WHAT IS EXPECTED
Only the lines below from the one that contains "gray arrow at" through the one that contains "brown pentagon: moved 4 px right" should appear in your answer, exact and without pictures.

PROVIDED INFORMATION section start

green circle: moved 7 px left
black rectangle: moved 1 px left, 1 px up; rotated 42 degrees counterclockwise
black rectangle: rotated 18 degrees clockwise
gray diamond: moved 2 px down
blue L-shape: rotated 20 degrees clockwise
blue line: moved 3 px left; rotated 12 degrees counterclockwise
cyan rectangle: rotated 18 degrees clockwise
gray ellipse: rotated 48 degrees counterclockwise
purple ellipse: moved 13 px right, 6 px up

PROVIDED INFORMATION section end
PROVIDED INFORMATION section start

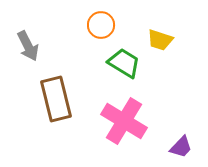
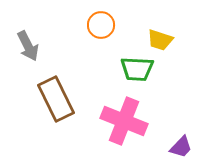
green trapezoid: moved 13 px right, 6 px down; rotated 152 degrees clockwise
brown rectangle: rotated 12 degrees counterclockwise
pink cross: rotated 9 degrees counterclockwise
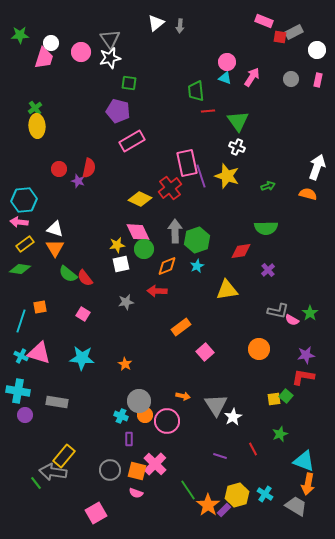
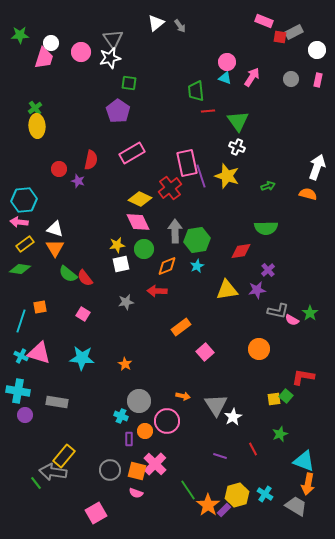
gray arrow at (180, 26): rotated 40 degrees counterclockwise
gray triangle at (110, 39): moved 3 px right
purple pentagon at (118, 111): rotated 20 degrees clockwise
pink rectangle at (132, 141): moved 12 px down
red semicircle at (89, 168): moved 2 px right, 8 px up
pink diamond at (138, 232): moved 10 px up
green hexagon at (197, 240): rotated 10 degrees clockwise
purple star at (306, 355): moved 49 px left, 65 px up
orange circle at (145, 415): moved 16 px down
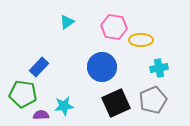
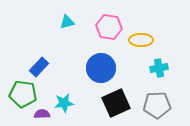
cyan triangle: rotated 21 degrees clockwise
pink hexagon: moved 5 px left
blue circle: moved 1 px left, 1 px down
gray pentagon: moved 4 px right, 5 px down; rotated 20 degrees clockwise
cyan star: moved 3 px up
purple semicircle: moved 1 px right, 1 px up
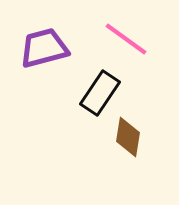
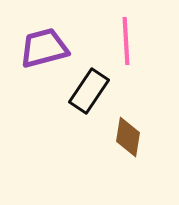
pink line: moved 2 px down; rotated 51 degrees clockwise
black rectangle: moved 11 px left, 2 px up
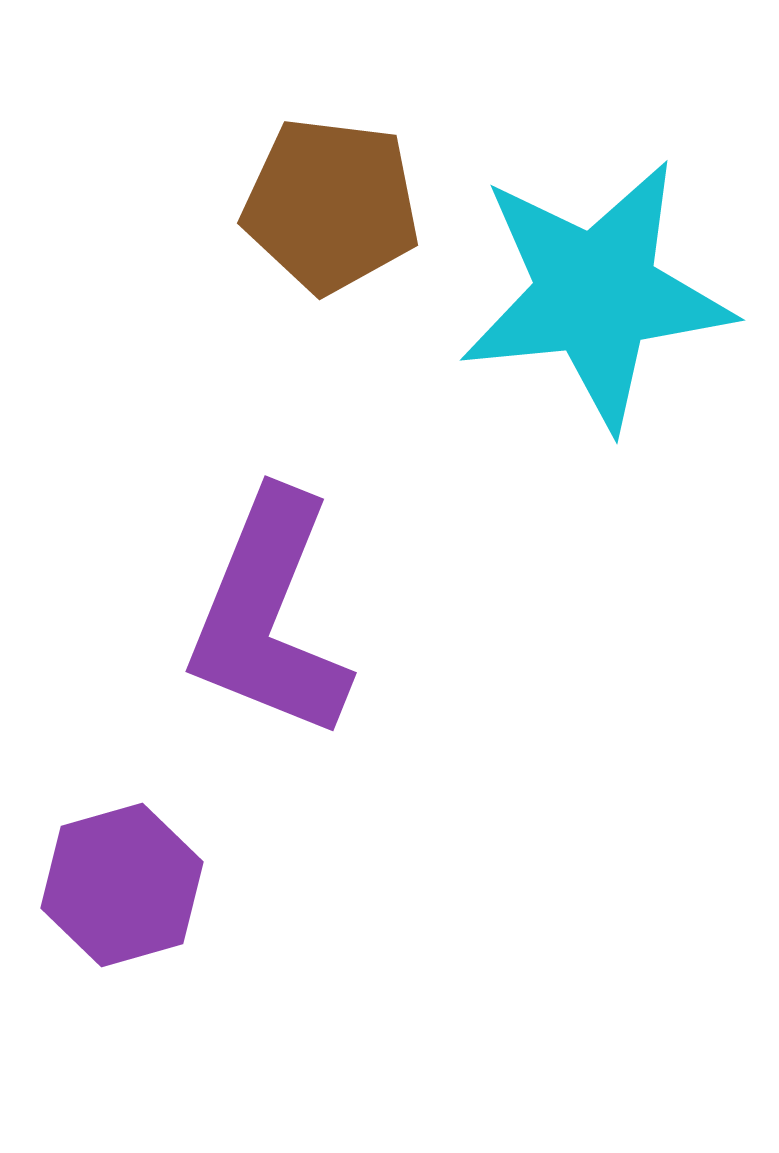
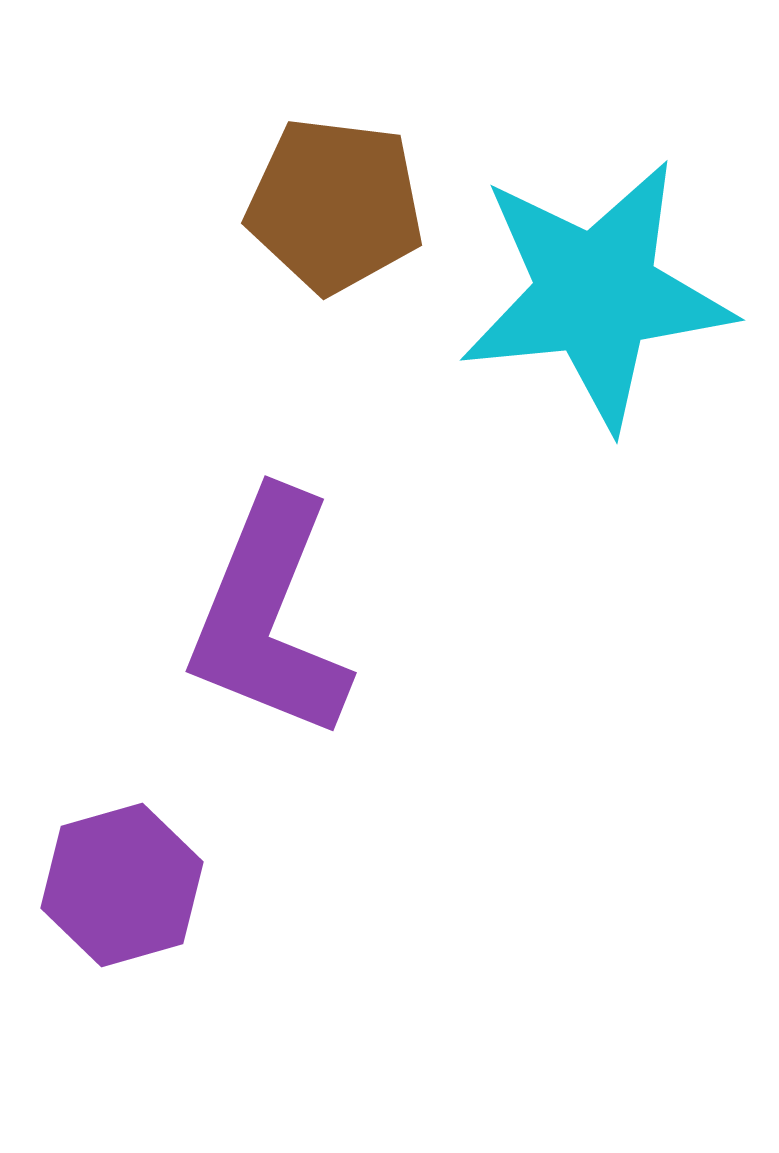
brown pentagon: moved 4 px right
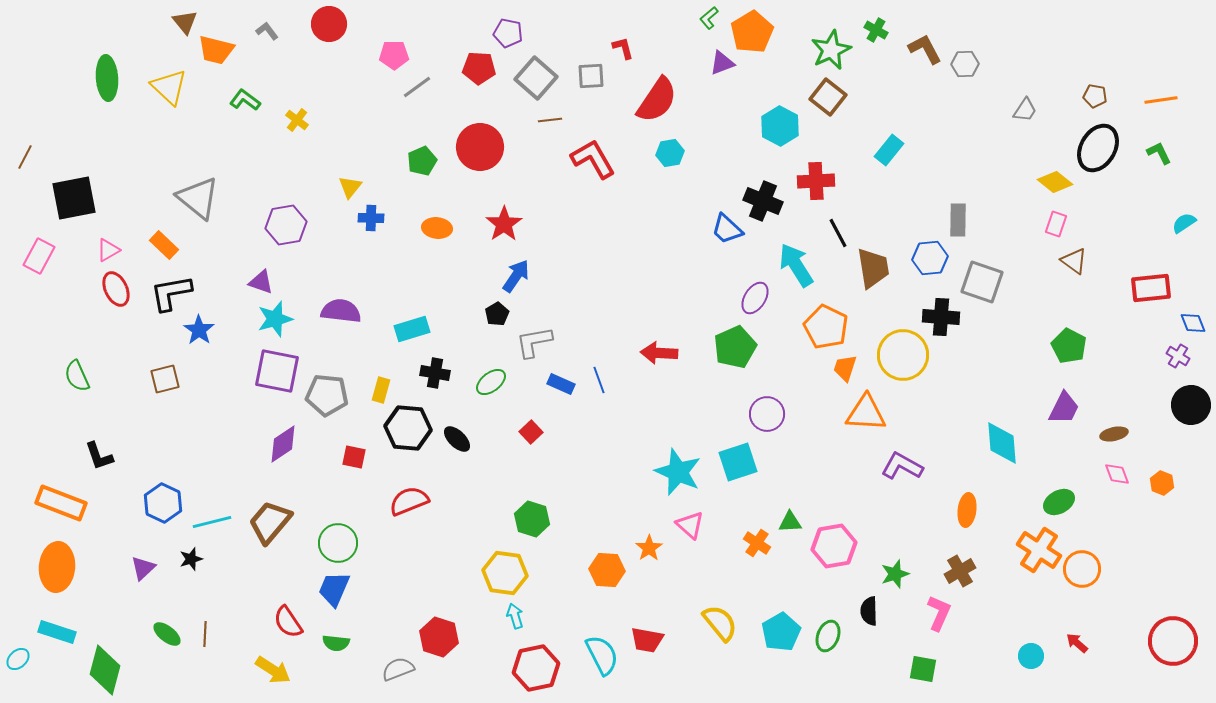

PROVIDED INFORMATION section end
PROVIDED INFORMATION section start

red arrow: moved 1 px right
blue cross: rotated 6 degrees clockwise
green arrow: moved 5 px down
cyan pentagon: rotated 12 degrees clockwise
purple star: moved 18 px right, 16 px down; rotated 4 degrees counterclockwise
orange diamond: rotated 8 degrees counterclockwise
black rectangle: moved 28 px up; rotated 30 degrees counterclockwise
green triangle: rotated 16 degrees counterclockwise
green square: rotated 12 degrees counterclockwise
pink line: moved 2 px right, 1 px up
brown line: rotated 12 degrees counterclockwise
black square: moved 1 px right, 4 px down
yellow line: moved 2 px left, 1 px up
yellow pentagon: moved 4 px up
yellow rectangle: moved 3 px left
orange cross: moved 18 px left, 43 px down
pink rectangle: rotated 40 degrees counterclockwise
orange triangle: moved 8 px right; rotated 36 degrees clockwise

PROVIDED INFORMATION section end

OUTPUT BELOW
gray arrow at (180, 26): rotated 40 degrees counterclockwise
gray triangle at (110, 39): moved 3 px right
purple pentagon at (118, 111): rotated 20 degrees clockwise
pink rectangle at (132, 141): moved 12 px down
red semicircle at (89, 168): moved 2 px right, 8 px up
pink diamond at (138, 232): moved 10 px up
green hexagon at (197, 240): rotated 10 degrees clockwise
purple star at (306, 355): moved 49 px left, 65 px up
orange circle at (145, 415): moved 16 px down
cyan triangle: rotated 21 degrees clockwise
pink hexagon: moved 5 px left
blue circle: moved 1 px left, 1 px down
gray pentagon: moved 4 px right, 5 px down; rotated 20 degrees clockwise
cyan star: moved 3 px up
purple semicircle: moved 1 px right, 1 px up
pink line: moved 2 px down; rotated 51 degrees clockwise
black rectangle: moved 11 px left, 2 px up
brown pentagon: moved 4 px right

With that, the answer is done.